__WHAT NEEDS TO BE DONE__:
From the line containing "none -> red brick D2 level 1" down to the final line of the entries below, restate each line word for word and add nothing.

__EXERCISE DATA__:

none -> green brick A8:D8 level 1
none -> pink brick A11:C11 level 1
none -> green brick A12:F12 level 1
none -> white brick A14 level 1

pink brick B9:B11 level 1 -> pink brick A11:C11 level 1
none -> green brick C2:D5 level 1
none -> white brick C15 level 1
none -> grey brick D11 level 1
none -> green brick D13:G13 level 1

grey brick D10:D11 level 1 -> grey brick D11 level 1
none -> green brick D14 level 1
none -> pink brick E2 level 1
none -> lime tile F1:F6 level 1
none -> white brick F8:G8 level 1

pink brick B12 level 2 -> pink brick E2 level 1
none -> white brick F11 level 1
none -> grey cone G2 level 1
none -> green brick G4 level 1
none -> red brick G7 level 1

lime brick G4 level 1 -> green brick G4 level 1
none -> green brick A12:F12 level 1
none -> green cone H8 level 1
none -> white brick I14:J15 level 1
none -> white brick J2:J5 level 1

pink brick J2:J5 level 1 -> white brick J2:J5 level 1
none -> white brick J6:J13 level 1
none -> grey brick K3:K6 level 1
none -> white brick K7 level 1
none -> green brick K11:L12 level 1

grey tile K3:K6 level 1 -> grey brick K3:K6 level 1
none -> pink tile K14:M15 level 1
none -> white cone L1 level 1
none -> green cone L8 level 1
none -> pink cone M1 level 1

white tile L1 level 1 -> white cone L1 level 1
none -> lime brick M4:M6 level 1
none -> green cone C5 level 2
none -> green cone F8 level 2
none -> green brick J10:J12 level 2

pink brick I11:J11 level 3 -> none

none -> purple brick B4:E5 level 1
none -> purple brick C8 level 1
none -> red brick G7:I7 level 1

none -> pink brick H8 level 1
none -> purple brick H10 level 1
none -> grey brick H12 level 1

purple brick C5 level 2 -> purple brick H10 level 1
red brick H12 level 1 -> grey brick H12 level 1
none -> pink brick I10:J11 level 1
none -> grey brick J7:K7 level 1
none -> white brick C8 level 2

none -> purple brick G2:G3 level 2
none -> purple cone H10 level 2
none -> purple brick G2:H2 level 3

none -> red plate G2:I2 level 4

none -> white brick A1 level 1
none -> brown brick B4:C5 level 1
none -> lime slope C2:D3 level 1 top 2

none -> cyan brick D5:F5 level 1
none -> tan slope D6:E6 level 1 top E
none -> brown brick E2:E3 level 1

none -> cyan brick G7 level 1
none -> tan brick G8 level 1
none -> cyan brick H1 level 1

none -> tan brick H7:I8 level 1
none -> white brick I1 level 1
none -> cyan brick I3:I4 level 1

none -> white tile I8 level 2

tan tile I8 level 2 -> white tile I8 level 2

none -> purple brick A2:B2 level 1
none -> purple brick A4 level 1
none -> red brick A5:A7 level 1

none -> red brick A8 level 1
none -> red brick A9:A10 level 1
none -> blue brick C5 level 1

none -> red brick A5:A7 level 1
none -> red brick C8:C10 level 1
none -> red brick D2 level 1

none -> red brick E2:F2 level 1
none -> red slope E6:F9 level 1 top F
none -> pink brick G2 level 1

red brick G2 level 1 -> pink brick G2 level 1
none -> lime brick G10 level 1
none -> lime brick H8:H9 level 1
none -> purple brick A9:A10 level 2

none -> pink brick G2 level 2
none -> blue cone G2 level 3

__ANSWER TO THE EXERCISE__:
none -> red brick D2 level 1

none -> red brick E2:F2 level 1
none -> red slope E6:F9 level 1 top F
none -> pink brick G2 level 1

red brick G2 level 1 -> pink brick G2 level 1
none -> lime brick G10 level 1
none -> lime brick H8:H9 level 1
none -> purple brick A9:A10 level 2

none -> pink brick G2 level 2
none -> blue cone G2 level 3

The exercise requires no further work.